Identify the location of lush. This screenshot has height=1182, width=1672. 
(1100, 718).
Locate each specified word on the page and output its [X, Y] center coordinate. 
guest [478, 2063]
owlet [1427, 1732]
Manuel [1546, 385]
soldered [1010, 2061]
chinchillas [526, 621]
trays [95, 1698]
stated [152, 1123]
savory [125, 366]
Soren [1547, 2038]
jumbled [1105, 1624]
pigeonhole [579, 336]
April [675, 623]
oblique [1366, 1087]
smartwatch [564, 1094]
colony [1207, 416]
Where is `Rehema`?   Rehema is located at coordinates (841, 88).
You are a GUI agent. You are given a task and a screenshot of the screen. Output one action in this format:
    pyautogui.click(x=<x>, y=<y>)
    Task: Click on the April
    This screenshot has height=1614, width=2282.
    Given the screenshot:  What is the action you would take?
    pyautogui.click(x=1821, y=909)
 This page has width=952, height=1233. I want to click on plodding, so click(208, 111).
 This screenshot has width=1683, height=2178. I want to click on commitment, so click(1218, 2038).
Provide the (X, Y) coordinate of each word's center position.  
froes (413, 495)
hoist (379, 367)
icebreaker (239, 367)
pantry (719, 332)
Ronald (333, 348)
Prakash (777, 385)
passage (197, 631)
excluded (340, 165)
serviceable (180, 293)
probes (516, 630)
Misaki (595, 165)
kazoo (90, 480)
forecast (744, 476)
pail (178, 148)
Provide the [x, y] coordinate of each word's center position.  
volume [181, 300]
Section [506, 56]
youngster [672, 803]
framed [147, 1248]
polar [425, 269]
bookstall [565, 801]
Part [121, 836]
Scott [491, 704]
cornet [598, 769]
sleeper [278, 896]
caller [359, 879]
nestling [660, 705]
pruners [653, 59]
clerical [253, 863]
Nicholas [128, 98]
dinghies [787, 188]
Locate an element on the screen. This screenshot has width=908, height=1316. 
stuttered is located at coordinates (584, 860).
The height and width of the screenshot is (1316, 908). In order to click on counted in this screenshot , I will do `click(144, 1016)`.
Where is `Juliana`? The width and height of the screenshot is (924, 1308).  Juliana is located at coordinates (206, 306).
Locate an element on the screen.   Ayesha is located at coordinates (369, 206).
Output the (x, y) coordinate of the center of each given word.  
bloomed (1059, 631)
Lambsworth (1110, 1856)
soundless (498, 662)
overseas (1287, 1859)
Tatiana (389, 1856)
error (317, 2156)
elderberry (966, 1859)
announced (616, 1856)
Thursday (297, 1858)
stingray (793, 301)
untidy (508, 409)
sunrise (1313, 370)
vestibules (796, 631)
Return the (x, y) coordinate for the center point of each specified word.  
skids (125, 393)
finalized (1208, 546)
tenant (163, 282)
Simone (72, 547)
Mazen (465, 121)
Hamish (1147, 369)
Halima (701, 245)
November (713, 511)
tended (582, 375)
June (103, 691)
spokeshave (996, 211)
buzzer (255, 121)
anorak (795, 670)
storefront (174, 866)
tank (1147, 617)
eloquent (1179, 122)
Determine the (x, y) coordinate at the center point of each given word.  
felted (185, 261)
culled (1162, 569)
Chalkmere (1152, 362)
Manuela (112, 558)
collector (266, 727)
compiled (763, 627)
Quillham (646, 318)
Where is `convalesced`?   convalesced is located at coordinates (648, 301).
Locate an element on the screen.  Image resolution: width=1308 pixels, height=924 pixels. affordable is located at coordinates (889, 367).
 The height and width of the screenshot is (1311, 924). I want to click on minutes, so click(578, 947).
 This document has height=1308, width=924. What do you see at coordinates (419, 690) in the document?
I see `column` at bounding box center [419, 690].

### 작업 지시
위 항목들에서 "coordinates (648, 301)." 부분이 들어 있는 줄부터 항목이 끝나는 줄까지, 양 끝 줄을 포함해 해당 줄들만 뽑아 한 글자도 바꾸지 않고 다시 적어 주시겠어요?

### 정답 출력
Where is `convalesced`?   convalesced is located at coordinates (648, 301).
Locate an element on the screen.  Image resolution: width=1308 pixels, height=924 pixels. affordable is located at coordinates (889, 367).
 The height and width of the screenshot is (1311, 924). I want to click on minutes, so click(578, 947).
 This document has height=1308, width=924. What do you see at coordinates (419, 690) in the document?
I see `column` at bounding box center [419, 690].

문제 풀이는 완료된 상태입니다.